━━━━━ SUPPLIED MATERIAL

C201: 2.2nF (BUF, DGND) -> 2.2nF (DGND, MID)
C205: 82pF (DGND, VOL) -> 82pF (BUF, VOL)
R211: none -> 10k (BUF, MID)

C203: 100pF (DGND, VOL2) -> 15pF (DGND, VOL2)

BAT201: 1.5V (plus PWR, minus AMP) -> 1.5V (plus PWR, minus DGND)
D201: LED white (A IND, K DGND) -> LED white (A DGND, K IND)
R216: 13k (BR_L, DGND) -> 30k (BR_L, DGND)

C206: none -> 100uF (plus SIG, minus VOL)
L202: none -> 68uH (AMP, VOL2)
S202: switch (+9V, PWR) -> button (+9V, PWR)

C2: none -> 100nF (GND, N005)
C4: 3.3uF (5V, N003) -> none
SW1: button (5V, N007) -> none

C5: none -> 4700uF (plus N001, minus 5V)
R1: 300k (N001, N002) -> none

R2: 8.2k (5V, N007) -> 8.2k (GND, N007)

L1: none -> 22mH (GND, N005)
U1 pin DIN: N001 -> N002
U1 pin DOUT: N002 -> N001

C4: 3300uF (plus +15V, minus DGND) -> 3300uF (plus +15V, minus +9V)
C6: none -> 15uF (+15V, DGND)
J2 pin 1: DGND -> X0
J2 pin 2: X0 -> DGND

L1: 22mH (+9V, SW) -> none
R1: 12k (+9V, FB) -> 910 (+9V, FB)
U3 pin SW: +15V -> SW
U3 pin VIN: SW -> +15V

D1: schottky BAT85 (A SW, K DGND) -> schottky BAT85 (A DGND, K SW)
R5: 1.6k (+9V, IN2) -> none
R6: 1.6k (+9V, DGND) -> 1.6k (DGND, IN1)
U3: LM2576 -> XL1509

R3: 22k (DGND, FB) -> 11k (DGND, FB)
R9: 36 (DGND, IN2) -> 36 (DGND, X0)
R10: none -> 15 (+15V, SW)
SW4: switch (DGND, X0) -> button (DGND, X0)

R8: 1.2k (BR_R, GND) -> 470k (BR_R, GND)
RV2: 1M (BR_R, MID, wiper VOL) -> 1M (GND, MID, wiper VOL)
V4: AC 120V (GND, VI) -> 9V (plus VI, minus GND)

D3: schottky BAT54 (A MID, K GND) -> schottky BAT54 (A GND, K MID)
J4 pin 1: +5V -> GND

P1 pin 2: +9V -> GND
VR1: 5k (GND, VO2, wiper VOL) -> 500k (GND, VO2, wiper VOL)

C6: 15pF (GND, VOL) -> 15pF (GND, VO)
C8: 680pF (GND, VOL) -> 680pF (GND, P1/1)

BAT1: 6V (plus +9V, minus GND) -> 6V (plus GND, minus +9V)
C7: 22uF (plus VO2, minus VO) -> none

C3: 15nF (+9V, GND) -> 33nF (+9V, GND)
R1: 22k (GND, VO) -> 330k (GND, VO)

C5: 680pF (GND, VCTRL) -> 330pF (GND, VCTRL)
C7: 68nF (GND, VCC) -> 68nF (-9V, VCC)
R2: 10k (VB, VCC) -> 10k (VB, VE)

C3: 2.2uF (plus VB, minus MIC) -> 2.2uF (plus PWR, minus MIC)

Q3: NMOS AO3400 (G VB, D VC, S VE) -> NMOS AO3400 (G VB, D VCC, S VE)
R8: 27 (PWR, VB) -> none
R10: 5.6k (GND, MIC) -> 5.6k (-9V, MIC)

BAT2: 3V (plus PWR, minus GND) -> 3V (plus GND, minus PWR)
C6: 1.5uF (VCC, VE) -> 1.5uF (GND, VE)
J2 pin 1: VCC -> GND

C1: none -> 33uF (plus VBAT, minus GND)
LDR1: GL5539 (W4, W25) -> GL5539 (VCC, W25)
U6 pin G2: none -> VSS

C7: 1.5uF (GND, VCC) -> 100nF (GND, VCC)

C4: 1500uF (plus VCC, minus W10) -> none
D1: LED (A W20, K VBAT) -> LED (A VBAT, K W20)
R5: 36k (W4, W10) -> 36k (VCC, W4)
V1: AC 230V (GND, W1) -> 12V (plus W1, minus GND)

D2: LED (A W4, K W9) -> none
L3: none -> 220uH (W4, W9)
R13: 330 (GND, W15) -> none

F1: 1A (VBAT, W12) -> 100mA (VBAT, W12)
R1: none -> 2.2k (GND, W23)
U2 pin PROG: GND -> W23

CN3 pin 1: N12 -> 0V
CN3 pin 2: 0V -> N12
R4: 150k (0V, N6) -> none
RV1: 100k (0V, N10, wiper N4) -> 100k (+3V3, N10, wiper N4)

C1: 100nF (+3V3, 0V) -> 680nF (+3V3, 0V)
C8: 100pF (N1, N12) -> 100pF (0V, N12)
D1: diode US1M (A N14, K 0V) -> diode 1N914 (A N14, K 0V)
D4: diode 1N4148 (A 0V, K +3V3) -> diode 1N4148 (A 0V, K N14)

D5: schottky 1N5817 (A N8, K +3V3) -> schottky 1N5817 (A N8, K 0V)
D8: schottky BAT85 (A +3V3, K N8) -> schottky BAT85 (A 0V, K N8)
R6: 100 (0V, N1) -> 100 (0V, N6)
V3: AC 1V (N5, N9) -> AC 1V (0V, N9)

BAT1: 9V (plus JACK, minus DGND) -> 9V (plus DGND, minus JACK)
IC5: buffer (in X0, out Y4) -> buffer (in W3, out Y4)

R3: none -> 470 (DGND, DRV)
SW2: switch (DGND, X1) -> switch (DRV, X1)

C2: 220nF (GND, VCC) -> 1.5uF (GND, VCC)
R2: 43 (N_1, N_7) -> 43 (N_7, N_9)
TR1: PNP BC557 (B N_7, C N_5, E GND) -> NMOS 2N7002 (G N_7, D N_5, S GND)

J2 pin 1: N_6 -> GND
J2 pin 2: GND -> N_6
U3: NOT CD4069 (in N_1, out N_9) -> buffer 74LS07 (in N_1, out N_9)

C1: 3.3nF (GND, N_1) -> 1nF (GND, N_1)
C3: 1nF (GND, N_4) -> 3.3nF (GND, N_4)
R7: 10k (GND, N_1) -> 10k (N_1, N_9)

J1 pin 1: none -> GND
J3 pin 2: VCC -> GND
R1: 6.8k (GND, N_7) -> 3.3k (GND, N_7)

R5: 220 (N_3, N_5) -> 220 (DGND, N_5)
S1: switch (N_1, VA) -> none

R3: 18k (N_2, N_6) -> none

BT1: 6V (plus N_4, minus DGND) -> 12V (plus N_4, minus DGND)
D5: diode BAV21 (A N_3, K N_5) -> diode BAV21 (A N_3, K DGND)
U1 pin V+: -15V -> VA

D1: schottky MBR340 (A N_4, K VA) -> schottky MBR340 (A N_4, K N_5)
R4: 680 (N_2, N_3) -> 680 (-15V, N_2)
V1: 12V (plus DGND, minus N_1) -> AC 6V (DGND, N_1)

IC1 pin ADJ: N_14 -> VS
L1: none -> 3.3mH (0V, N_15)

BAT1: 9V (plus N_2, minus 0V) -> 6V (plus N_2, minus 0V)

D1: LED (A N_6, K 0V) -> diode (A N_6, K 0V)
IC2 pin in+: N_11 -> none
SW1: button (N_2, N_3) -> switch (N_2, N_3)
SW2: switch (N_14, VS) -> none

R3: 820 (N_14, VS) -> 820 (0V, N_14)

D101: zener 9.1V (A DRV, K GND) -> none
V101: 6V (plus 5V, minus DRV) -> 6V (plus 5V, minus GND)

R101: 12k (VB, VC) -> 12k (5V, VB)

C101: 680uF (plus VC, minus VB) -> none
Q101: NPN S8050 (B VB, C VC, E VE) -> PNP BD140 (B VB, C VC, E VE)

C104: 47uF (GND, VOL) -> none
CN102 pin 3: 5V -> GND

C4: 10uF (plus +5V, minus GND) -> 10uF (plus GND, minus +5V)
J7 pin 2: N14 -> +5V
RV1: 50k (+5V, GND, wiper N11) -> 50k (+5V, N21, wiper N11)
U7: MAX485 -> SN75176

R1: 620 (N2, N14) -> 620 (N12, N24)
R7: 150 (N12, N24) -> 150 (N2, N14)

━━━━━━━━━━

TASK ->
Look above for the line containing "V1: AC 230V" and the line containing "U1 pin V+: -15V -> VA". Transcribe both, with the lines between them, exactly.

TASK RESULT ->
V1: AC 230V (GND, W1) -> 12V (plus W1, minus GND)

D2: LED (A W4, K W9) -> none
L3: none -> 220uH (W4, W9)
R13: 330 (GND, W15) -> none

F1: 1A (VBAT, W12) -> 100mA (VBAT, W12)
R1: none -> 2.2k (GND, W23)
U2 pin PROG: GND -> W23

CN3 pin 1: N12 -> 0V
CN3 pin 2: 0V -> N12
R4: 150k (0V, N6) -> none
RV1: 100k (0V, N10, wiper N4) -> 100k (+3V3, N10, wiper N4)

C1: 100nF (+3V3, 0V) -> 680nF (+3V3, 0V)
C8: 100pF (N1, N12) -> 100pF (0V, N12)
D1: diode US1M (A N14, K 0V) -> diode 1N914 (A N14, K 0V)
D4: diode 1N4148 (A 0V, K +3V3) -> diode 1N4148 (A 0V, K N14)

D5: schottky 1N5817 (A N8, K +3V3) -> schottky 1N5817 (A N8, K 0V)
D8: schottky BAT85 (A +3V3, K N8) -> schottky BAT85 (A 0V, K N8)
R6: 100 (0V, N1) -> 100 (0V, N6)
V3: AC 1V (N5, N9) -> AC 1V (0V, N9)

BAT1: 9V (plus JACK, minus DGND) -> 9V (plus DGND, minus JACK)
IC5: buffer (in X0, out Y4) -> buffer (in W3, out Y4)

R3: none -> 470 (DGND, DRV)
SW2: switch (DGND, X1) -> switch (DRV, X1)

C2: 220nF (GND, VCC) -> 1.5uF (GND, VCC)
R2: 43 (N_1, N_7) -> 43 (N_7, N_9)
TR1: PNP BC557 (B N_7, C N_5, E GND) -> NMOS 2N7002 (G N_7, D N_5, S GND)

J2 pin 1: N_6 -> GND
J2 pin 2: GND -> N_6
U3: NOT CD4069 (in N_1, out N_9) -> buffer 74LS07 (in N_1, out N_9)

C1: 3.3nF (GND, N_1) -> 1nF (GND, N_1)
C3: 1nF (GND, N_4) -> 3.3nF (GND, N_4)
R7: 10k (GND, N_1) -> 10k (N_1, N_9)

J1 pin 1: none -> GND
J3 pin 2: VCC -> GND
R1: 6.8k (GND, N_7) -> 3.3k (GND, N_7)

R5: 220 (N_3, N_5) -> 220 (DGND, N_5)
S1: switch (N_1, VA) -> none

R3: 18k (N_2, N_6) -> none

BT1: 6V (plus N_4, minus DGND) -> 12V (plus N_4, minus DGND)
D5: diode BAV21 (A N_3, K N_5) -> diode BAV21 (A N_3, K DGND)
U1 pin V+: -15V -> VA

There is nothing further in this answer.